** begin **

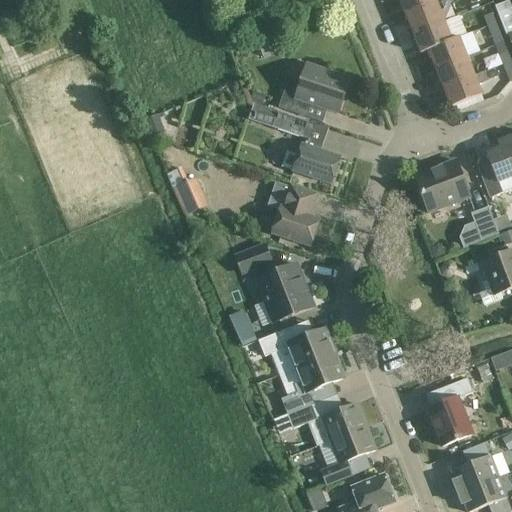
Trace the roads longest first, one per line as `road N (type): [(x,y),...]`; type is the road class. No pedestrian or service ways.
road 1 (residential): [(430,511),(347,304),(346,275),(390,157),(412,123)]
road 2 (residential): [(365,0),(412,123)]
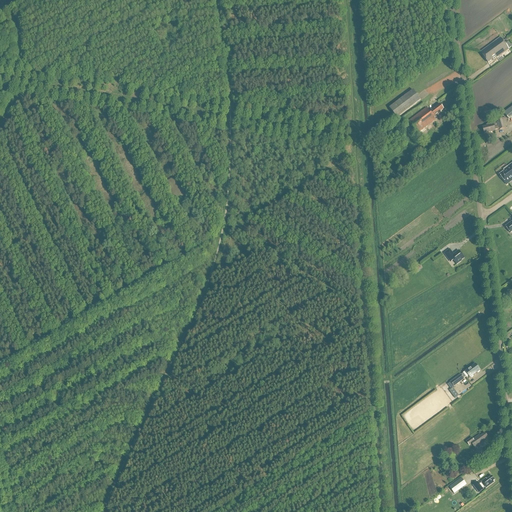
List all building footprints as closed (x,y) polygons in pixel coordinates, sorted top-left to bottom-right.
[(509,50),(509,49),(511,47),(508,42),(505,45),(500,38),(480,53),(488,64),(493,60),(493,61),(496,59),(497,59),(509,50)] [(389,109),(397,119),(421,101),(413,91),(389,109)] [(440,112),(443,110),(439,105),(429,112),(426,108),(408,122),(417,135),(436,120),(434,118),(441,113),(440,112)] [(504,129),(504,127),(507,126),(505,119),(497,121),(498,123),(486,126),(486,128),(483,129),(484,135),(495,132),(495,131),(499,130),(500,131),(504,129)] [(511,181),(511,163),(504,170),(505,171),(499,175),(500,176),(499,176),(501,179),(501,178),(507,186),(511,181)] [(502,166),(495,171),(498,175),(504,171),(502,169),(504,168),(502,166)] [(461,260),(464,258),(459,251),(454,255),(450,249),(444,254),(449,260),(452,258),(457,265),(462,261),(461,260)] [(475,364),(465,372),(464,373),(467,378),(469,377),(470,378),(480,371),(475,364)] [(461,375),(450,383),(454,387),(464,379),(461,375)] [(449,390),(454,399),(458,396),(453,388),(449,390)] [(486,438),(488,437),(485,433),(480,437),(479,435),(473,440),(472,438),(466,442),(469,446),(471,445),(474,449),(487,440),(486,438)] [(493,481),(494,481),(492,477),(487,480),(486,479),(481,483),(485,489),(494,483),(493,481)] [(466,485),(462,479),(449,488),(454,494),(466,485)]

** end **

Output every line of the records above as a numbered list, one line per item, with blank lines and the pictures left out.

1. Trace the roads longest first, one per line as `road N (type): [(x,y),...]`; type is the road class. No pedestrian or service ways.
2. road 1 (residential): [(430,511),(347,304),(346,275),(390,157),(412,123)]
3. road 2 (residential): [(365,0),(412,123)]
4. List all building footprints as closed (x,y) polygons in pixel coordinates, sorted top-left to bottom-right.
5. [(509,50),(509,49),(511,47),(508,42),(505,45),(500,38),(480,53),(488,64),(493,60),(493,61),(496,59),(497,59),(509,50)] [(389,109),(397,119),(421,101),(413,91),(389,109)] [(440,112),(443,110),(439,105),(429,112),(426,108),(408,122),(417,135),(436,120),(434,118),(441,113),(440,112)] [(504,129),(504,127),(507,126),(505,119),(497,121),(498,123),(486,126),(486,128),(483,129),(484,135),(495,132),(495,131),(499,130),(500,131),(504,129)] [(511,181),(511,163),(504,170),(505,171),(499,175),(500,176),(499,176),(501,179),(501,178),(507,186),(511,181)] [(502,166),(495,171),(498,175),(504,171),(502,169),(504,168),(502,166)] [(461,260),(464,258),(459,251),(454,255),(450,249),(444,254),(449,260),(452,258),(457,265),(462,261),(461,260)] [(475,364),(465,372),(464,373),(467,378),(469,377),(470,378),(480,371),(475,364)] [(461,375),(450,383),(454,387),(464,379),(461,375)] [(449,390),(454,399),(458,396),(453,388),(449,390)] [(486,438),(488,437),(485,433),(480,437),(479,435),(473,440),(472,438),(466,442),(469,446),(471,445),(474,449),(487,440),(486,438)] [(493,481),(494,481),(492,477),(487,480),(486,479),(481,483),(485,489),(494,483),(493,481)] [(466,485),(462,479),(449,488),(454,494),(466,485)]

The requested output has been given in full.